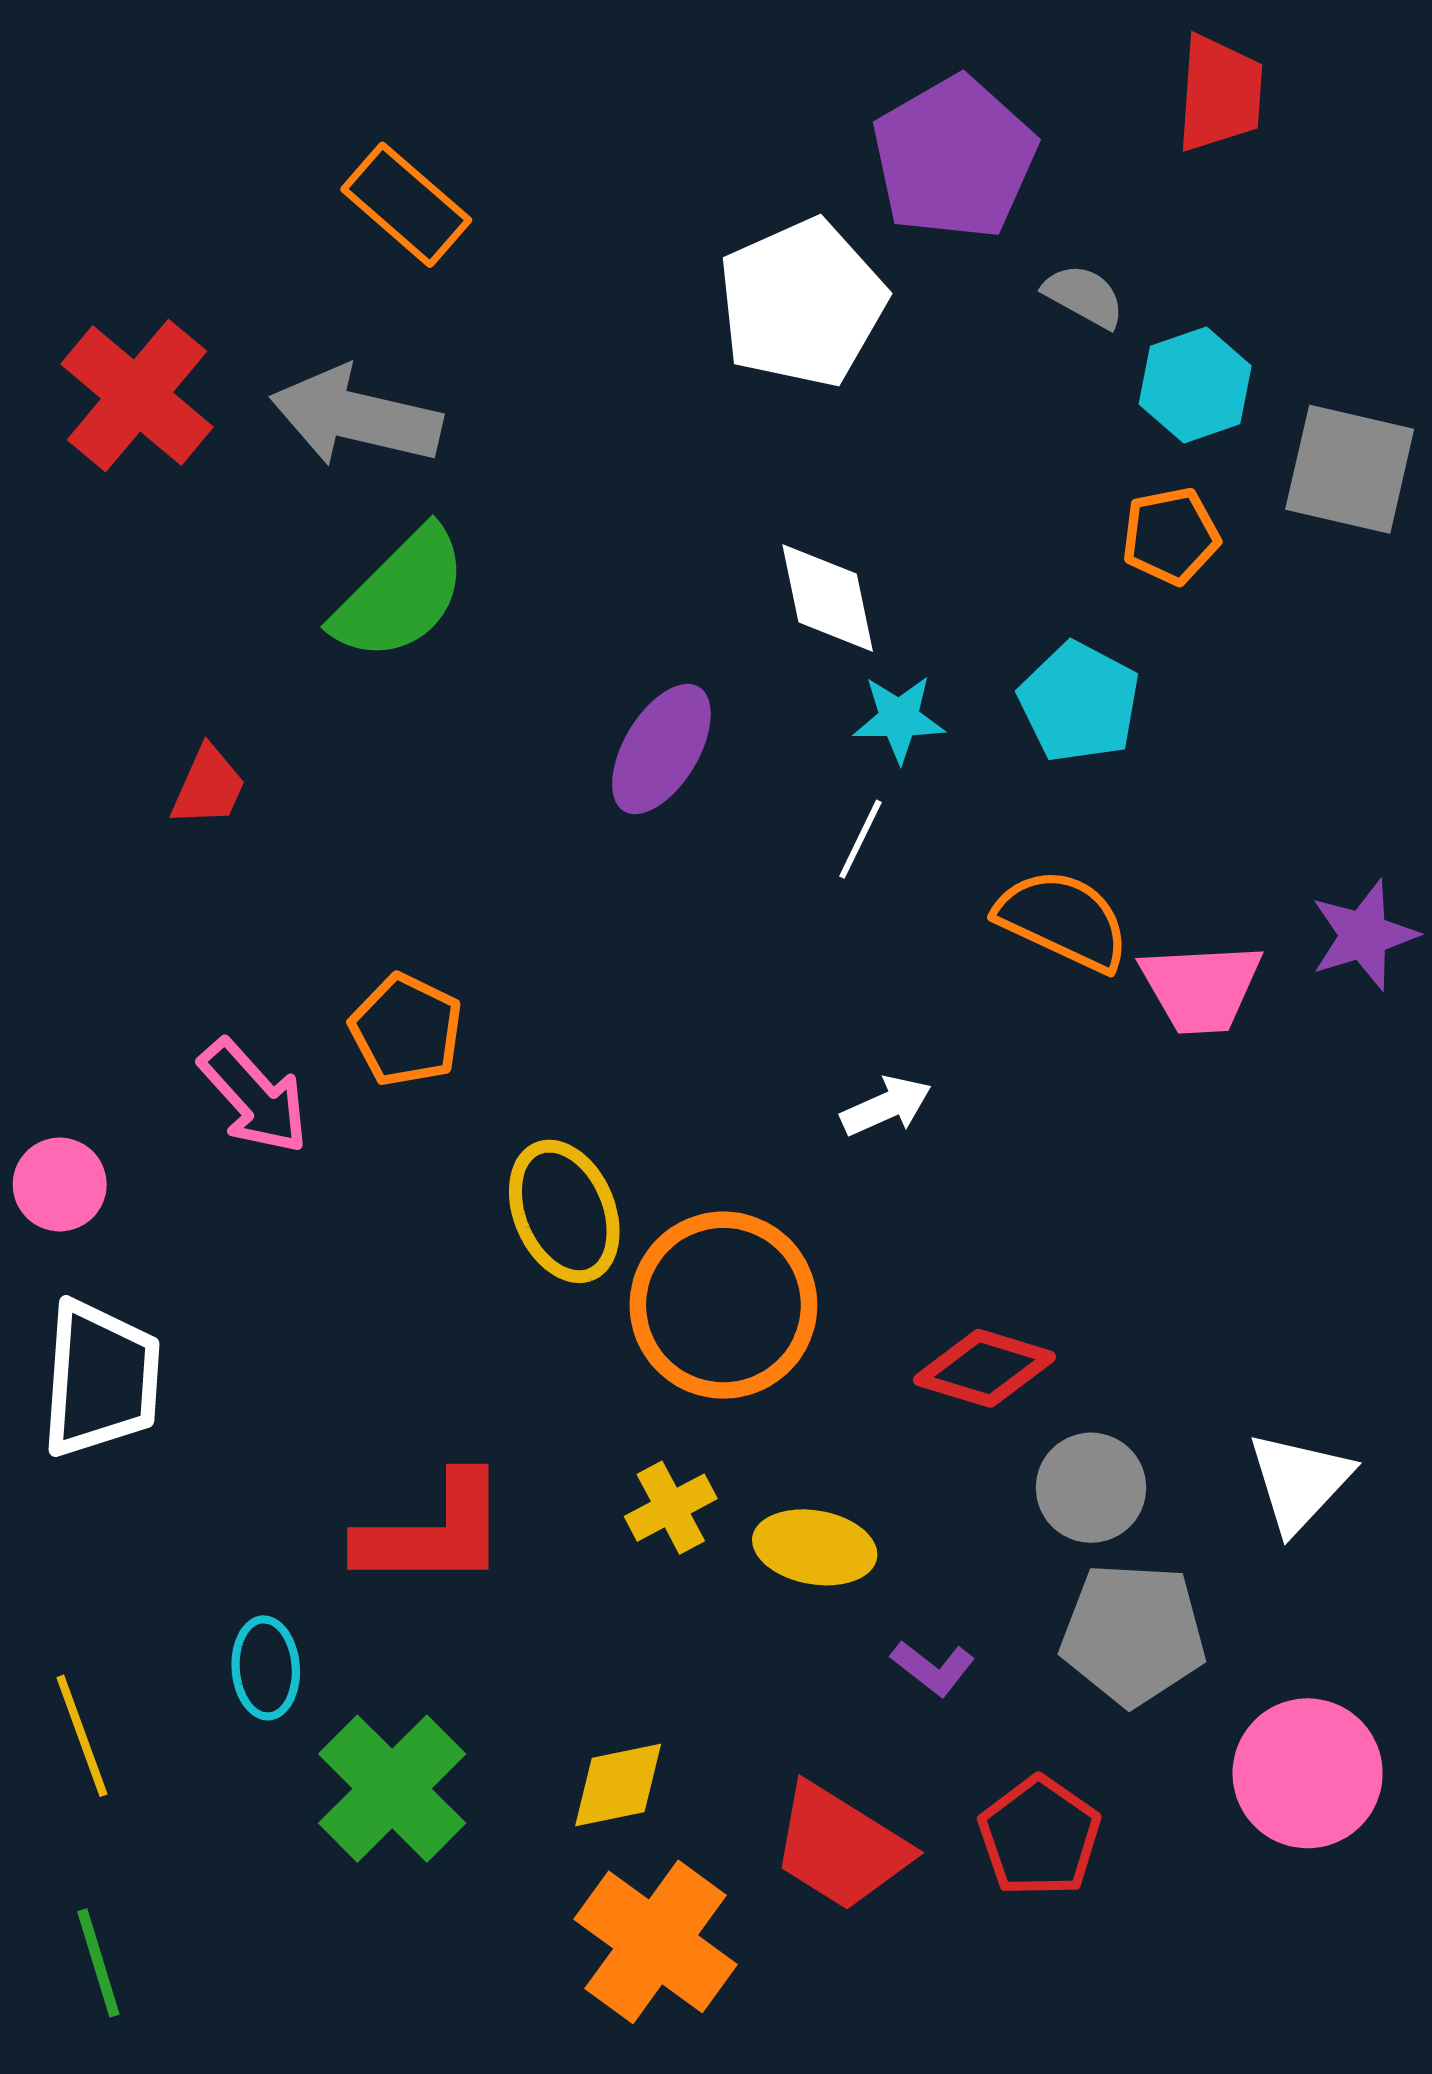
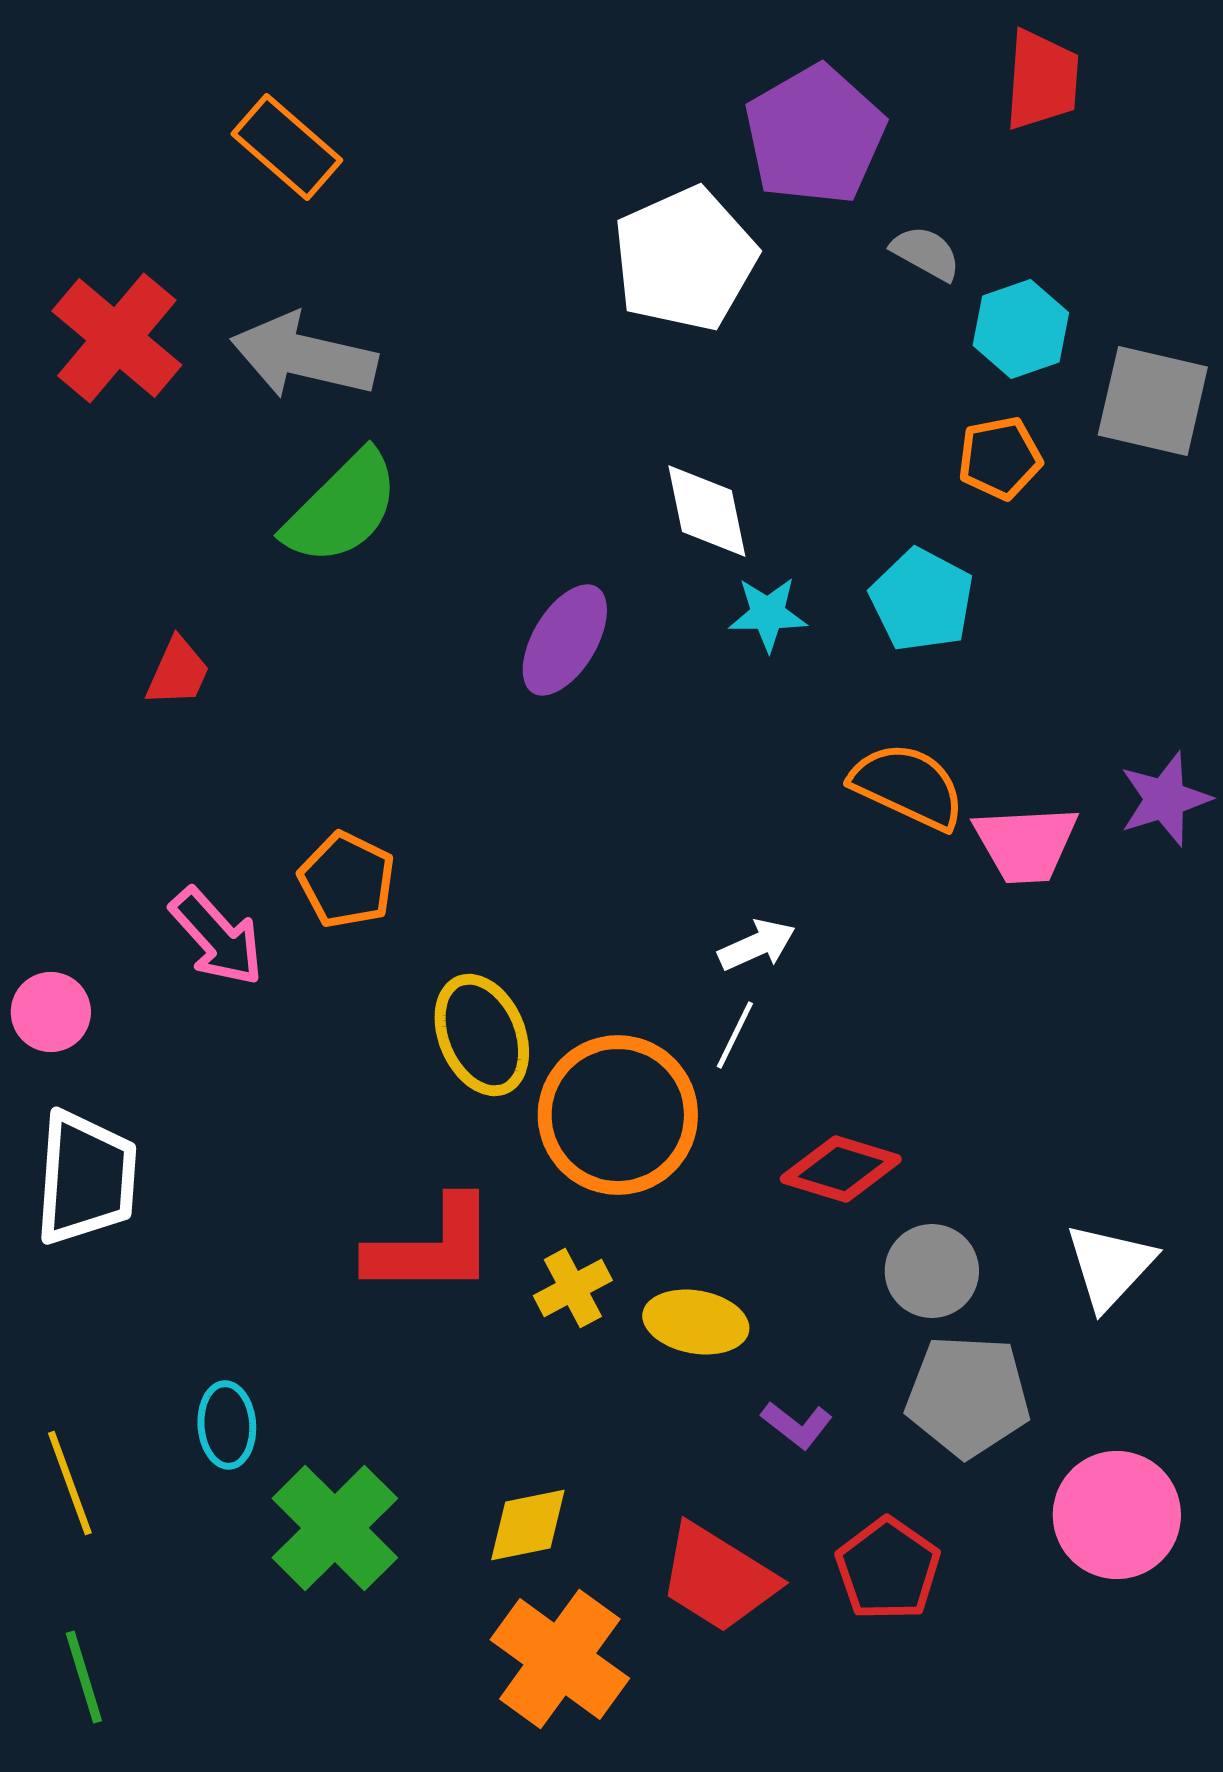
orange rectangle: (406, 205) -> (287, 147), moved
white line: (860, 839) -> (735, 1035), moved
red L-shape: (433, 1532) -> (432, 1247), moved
---
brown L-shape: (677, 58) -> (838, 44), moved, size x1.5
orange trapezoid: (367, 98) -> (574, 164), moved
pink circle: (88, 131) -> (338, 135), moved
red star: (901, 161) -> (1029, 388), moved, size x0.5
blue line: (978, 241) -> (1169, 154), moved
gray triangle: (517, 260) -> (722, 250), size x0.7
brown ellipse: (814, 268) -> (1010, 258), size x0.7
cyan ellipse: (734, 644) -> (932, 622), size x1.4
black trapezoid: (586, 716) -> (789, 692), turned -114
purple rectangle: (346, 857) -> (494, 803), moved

Action item =>
Write down again, exactly as given, only the lines above that fall from the line with "orange rectangle: (406, 205)" to the line with "red L-shape: (433, 1532)", inclusive.

Reply to the exercise =>
orange rectangle: (406, 205) -> (287, 147), moved
white line: (860, 839) -> (735, 1035), moved
red L-shape: (433, 1532) -> (432, 1247), moved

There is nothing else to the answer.